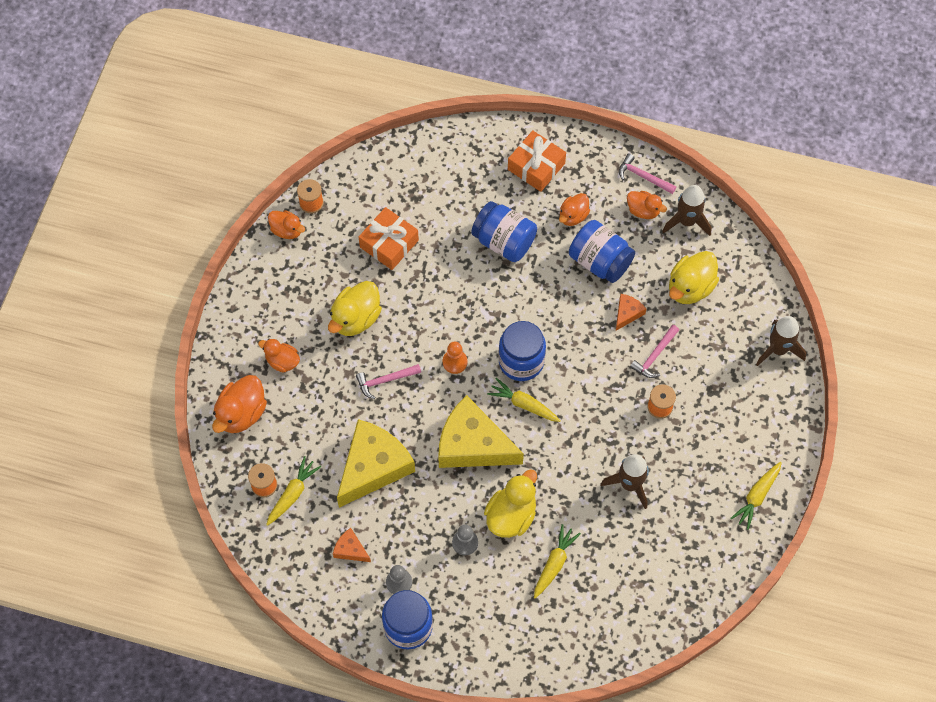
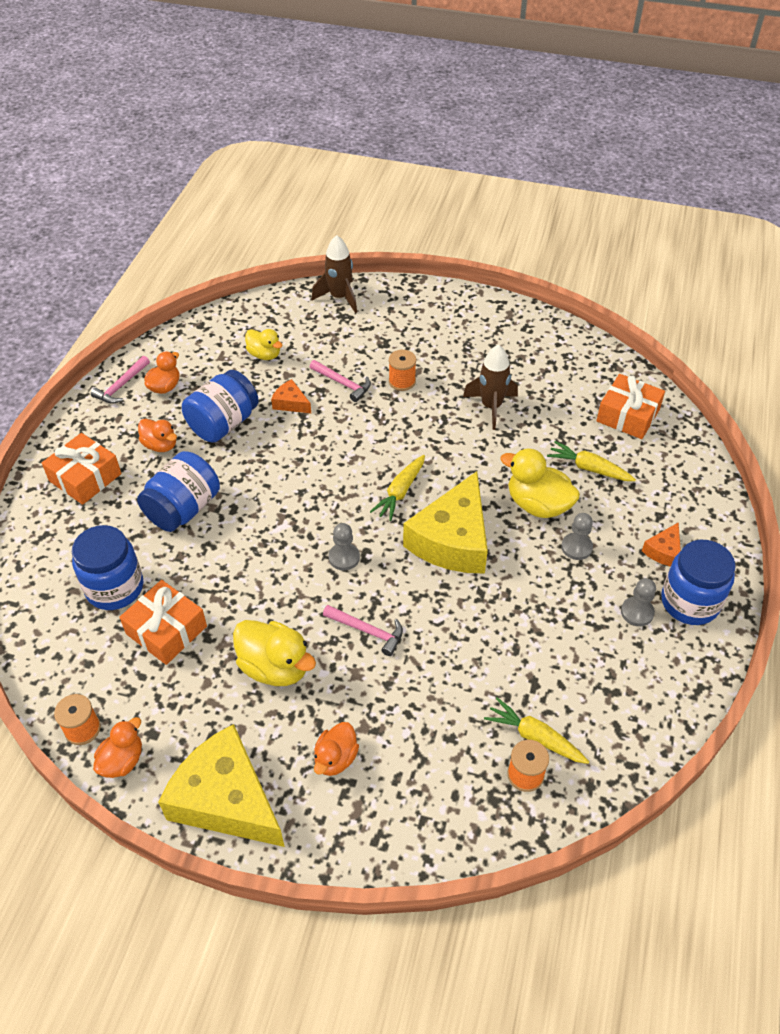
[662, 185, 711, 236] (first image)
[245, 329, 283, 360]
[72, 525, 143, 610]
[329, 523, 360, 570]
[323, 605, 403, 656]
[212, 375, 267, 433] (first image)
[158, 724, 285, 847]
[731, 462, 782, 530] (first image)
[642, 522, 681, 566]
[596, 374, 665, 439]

******

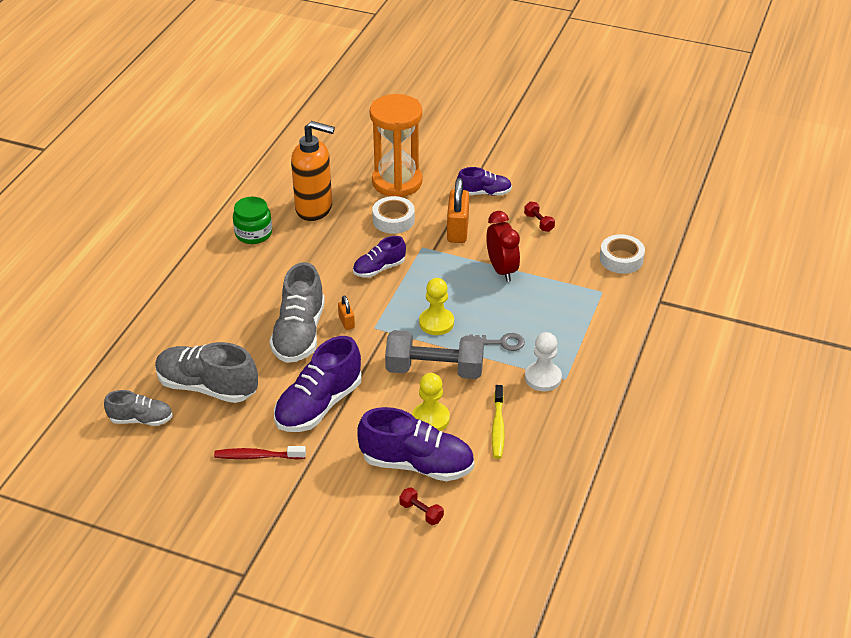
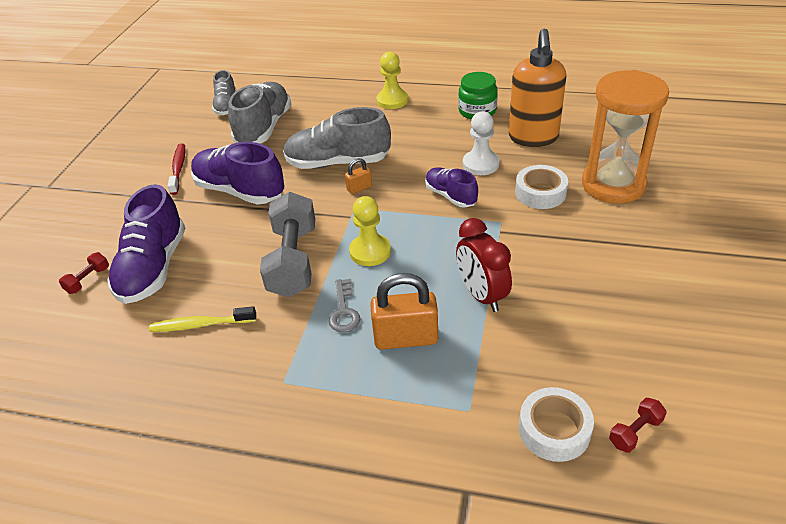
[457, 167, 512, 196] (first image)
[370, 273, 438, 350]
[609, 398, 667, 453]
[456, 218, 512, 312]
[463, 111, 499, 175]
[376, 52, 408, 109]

******

EXERCISE =>
Scan the listing above for the line that has "[609, 398, 667, 453]", then copy exactly from that line through the line that has "[376, 52, 408, 109]".

WORKED SOLUTION =>
[609, 398, 667, 453]
[456, 218, 512, 312]
[463, 111, 499, 175]
[376, 52, 408, 109]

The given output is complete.